(Object transformation records)
_ _ _ _ _

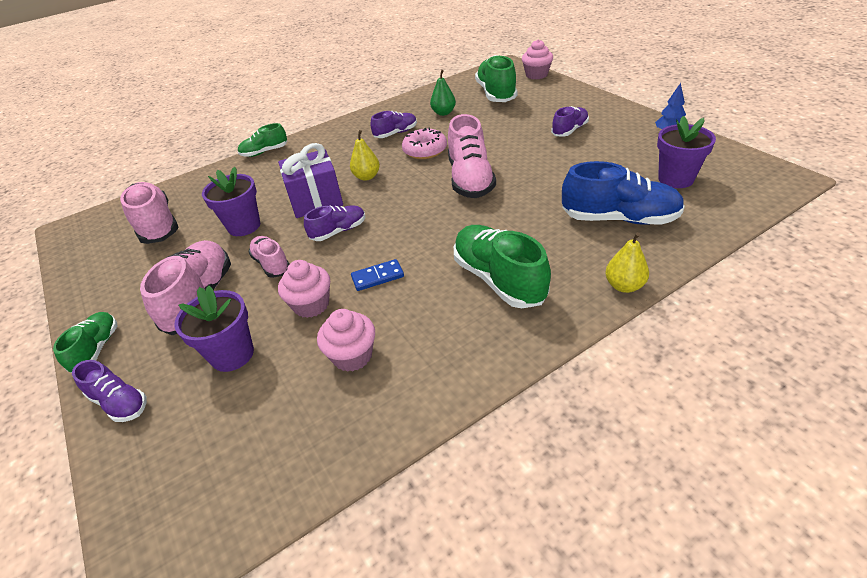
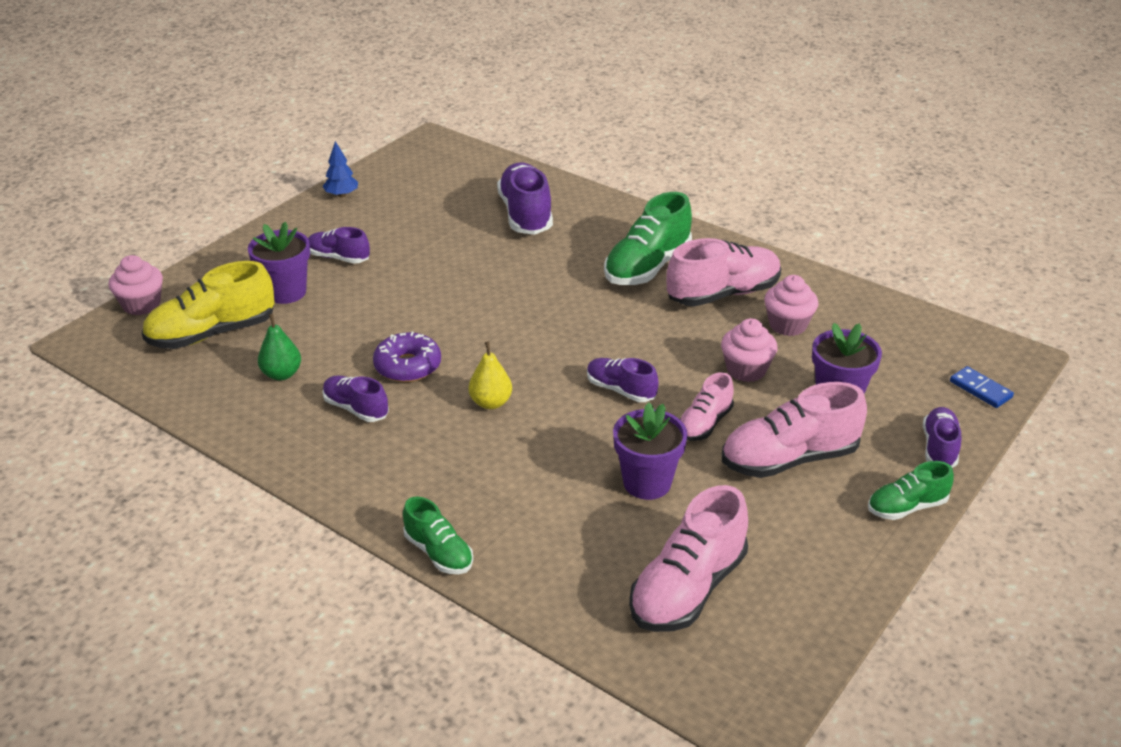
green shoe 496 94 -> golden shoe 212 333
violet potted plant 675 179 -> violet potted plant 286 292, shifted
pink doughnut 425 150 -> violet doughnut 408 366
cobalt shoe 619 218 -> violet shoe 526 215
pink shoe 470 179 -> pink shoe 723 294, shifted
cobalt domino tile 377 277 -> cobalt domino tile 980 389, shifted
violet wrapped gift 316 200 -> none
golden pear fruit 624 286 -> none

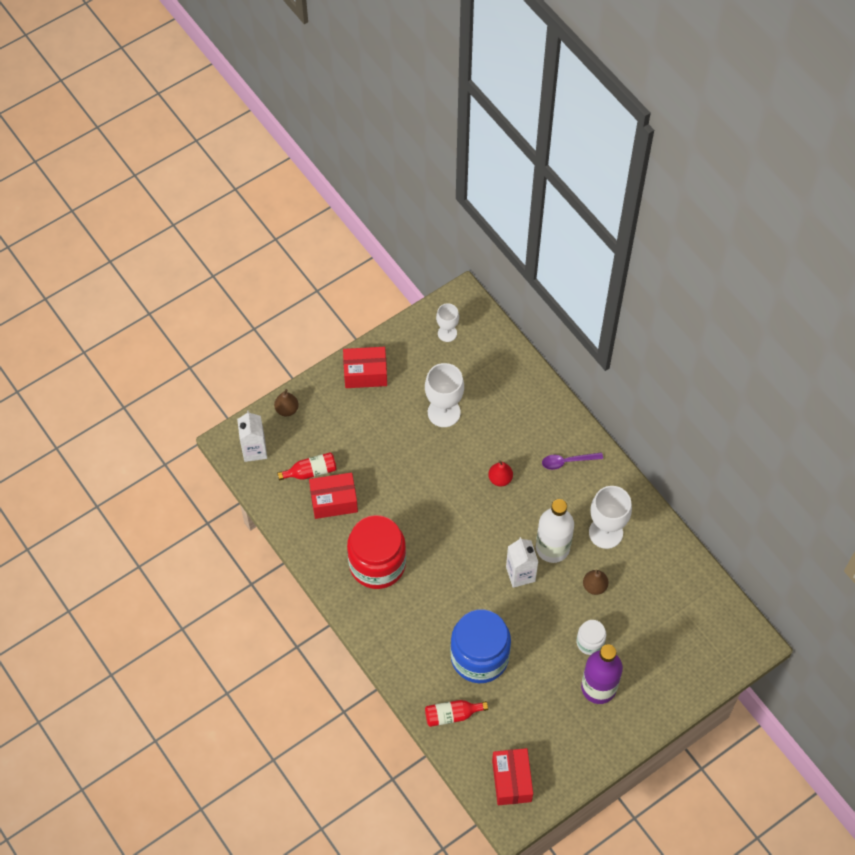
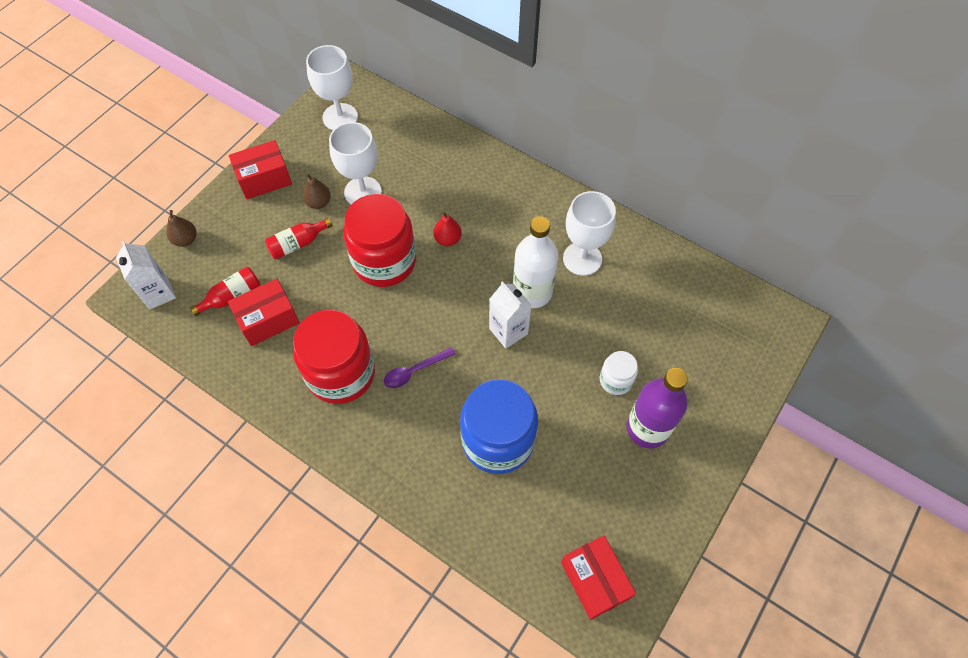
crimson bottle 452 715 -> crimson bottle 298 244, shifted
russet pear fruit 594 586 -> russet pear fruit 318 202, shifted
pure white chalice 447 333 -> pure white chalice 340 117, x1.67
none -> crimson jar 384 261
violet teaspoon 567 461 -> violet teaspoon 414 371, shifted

_ _ _ _ _

* _What the task asks_
In the records above, find the line containing "violet wrapped gift 316 200 -> none" and output every line from the first through that one, exactly, omitting pictures.

* _Your solution_
green shoe 496 94 -> golden shoe 212 333
violet potted plant 675 179 -> violet potted plant 286 292, shifted
pink doughnut 425 150 -> violet doughnut 408 366
cobalt shoe 619 218 -> violet shoe 526 215
pink shoe 470 179 -> pink shoe 723 294, shifted
cobalt domino tile 377 277 -> cobalt domino tile 980 389, shifted
violet wrapped gift 316 200 -> none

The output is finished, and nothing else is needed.